TASK REQUIREMENTS
Copy every entry below exactly, and keep out the pictures.

Image comparison counts
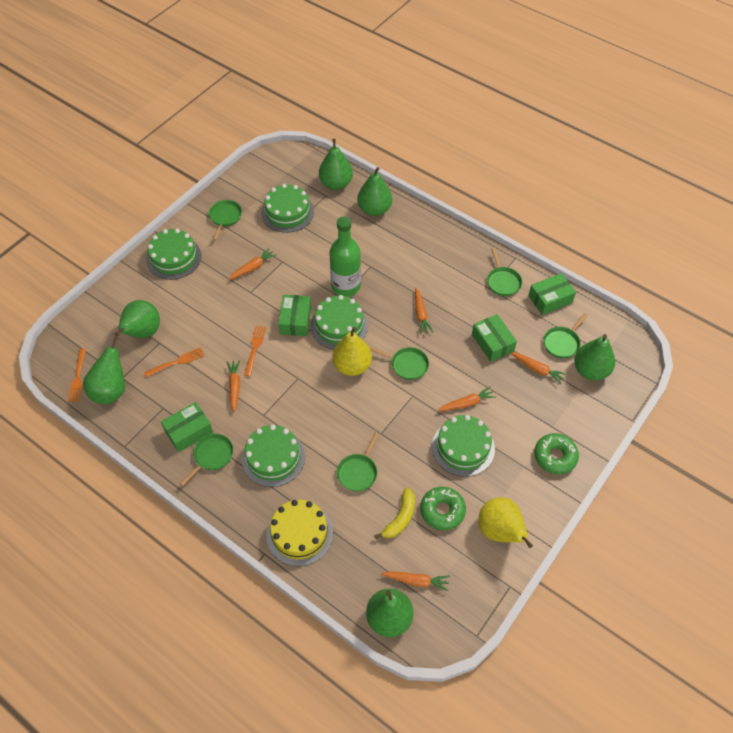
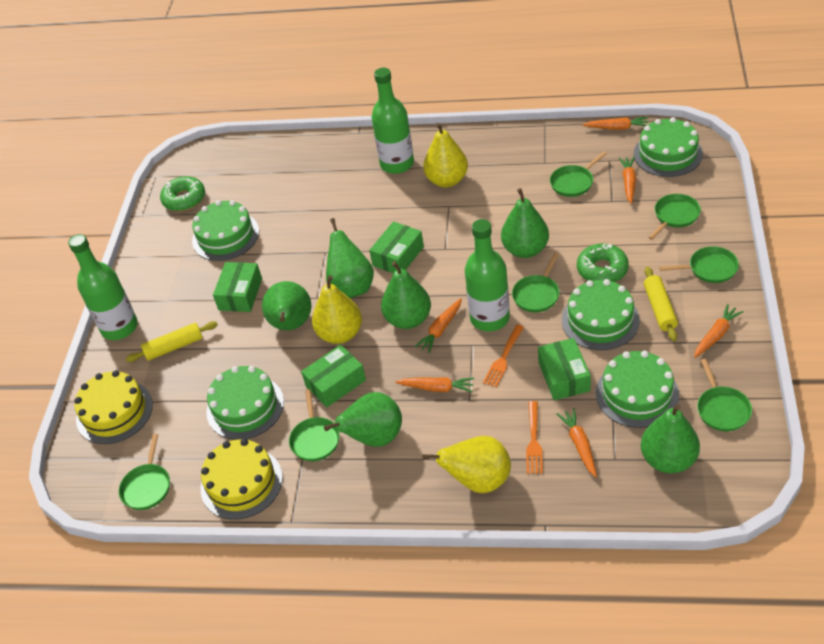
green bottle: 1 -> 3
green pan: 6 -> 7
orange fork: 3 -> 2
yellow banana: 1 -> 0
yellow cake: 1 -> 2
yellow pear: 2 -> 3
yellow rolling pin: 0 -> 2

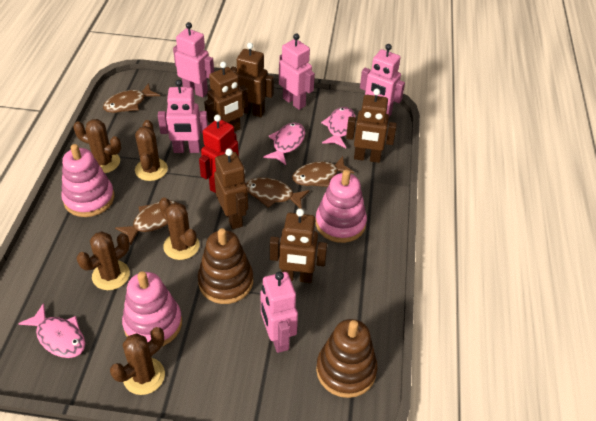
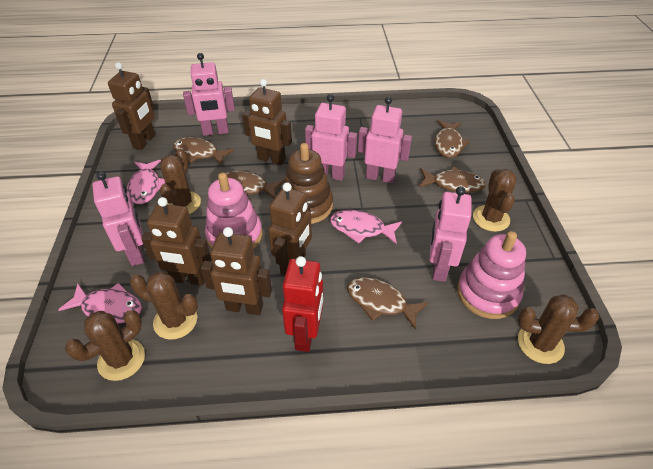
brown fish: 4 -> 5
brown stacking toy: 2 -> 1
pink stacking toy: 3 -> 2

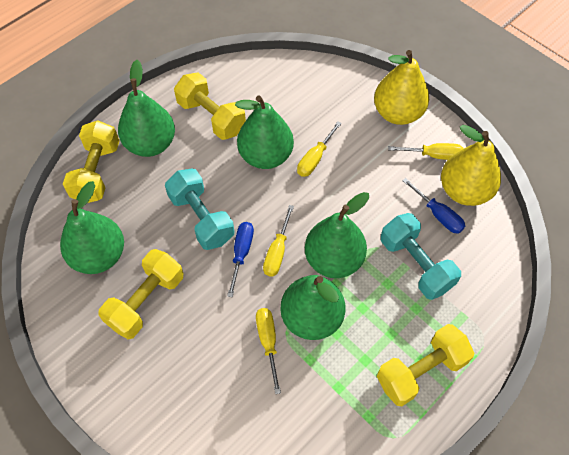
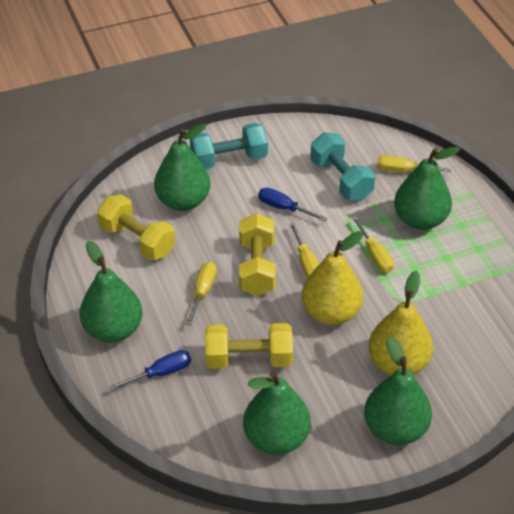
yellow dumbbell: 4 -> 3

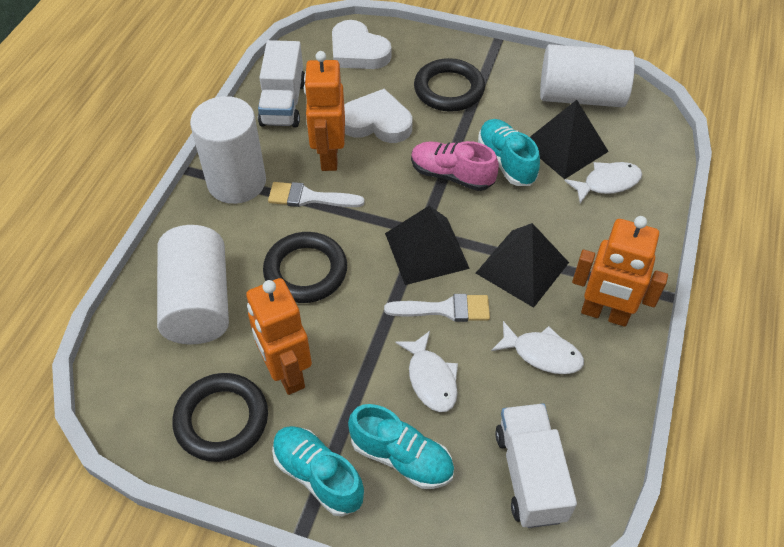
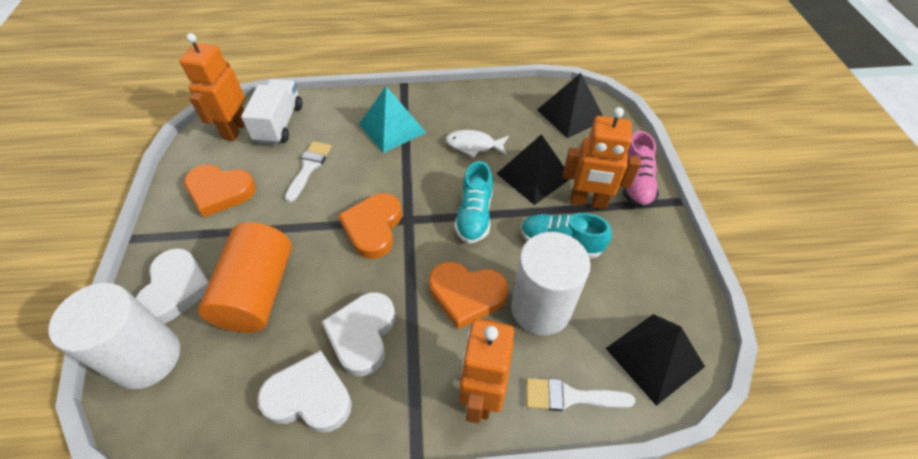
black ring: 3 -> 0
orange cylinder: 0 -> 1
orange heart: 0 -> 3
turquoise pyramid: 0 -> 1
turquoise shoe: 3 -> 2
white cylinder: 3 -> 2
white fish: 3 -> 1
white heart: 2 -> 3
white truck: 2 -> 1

ANSWER TO THE PROBLEM
green bottle: 1 -> 3
green pan: 6 -> 7
orange fork: 3 -> 2
yellow banana: 1 -> 0
yellow cake: 1 -> 2
yellow pear: 2 -> 3
yellow rolling pin: 0 -> 2

brown fish: 4 -> 5
brown stacking toy: 2 -> 1
pink stacking toy: 3 -> 2

yellow dumbbell: 4 -> 3

black ring: 3 -> 0
orange cylinder: 0 -> 1
orange heart: 0 -> 3
turquoise pyramid: 0 -> 1
turquoise shoe: 3 -> 2
white cylinder: 3 -> 2
white fish: 3 -> 1
white heart: 2 -> 3
white truck: 2 -> 1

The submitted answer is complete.